- **Exercise instructions**
Copy the lines below verbatim, but only from the line containing "royal purple bedside" through the end of the data.

*** Exercise input Section Begins ***

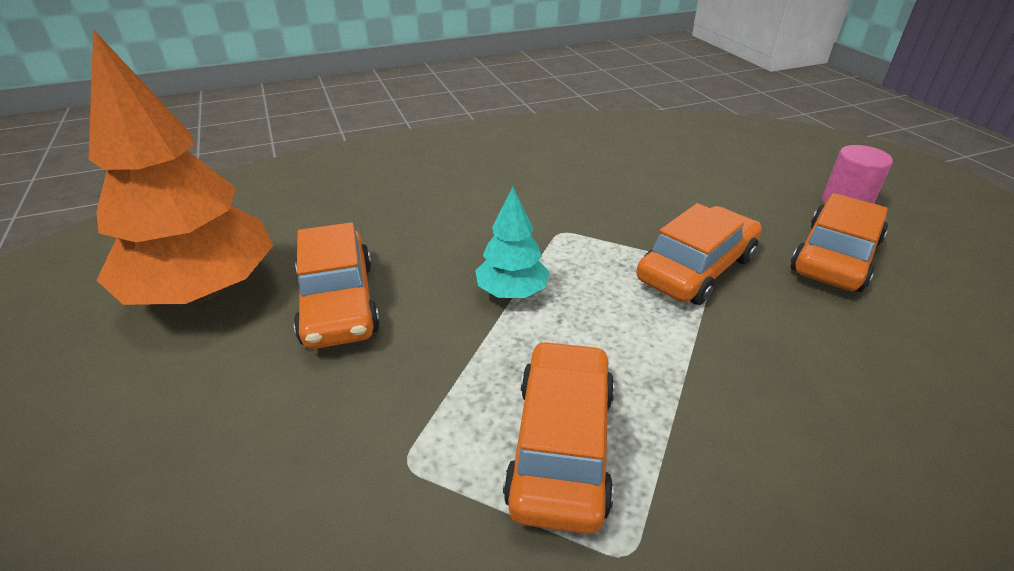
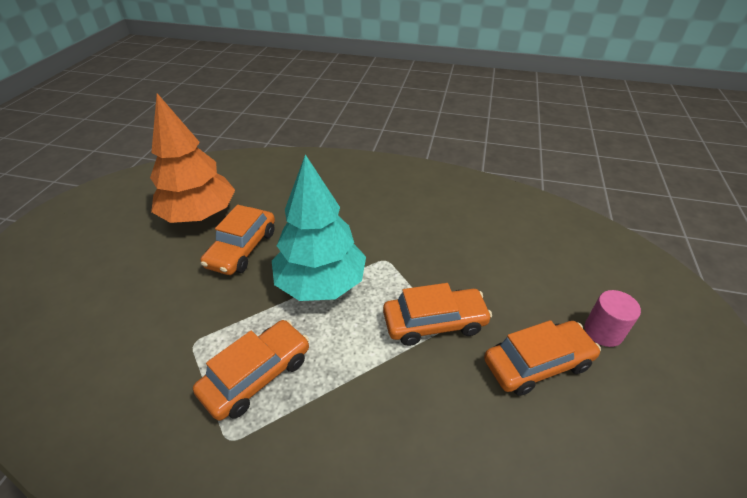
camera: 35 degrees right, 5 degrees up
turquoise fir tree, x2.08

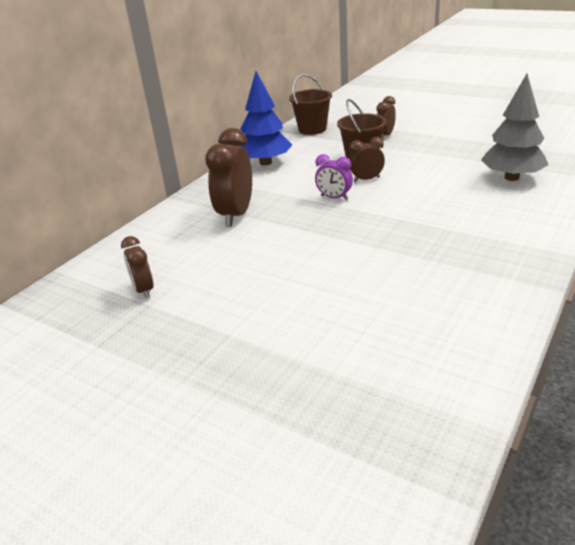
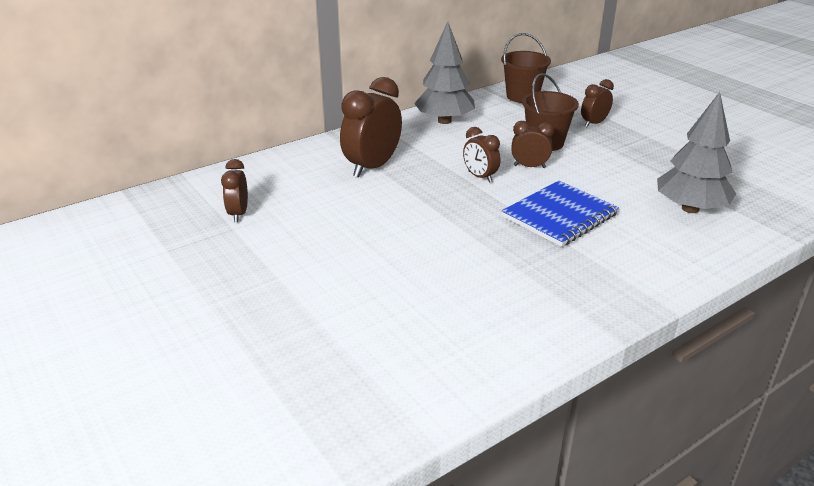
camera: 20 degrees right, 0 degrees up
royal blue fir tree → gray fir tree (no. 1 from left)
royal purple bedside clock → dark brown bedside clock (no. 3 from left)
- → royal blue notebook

*** Exercise input Section Ends ***

- **Result of this exercise**
royal purple bedside clock → dark brown bedside clock (no. 3 from left)
- → royal blue notebook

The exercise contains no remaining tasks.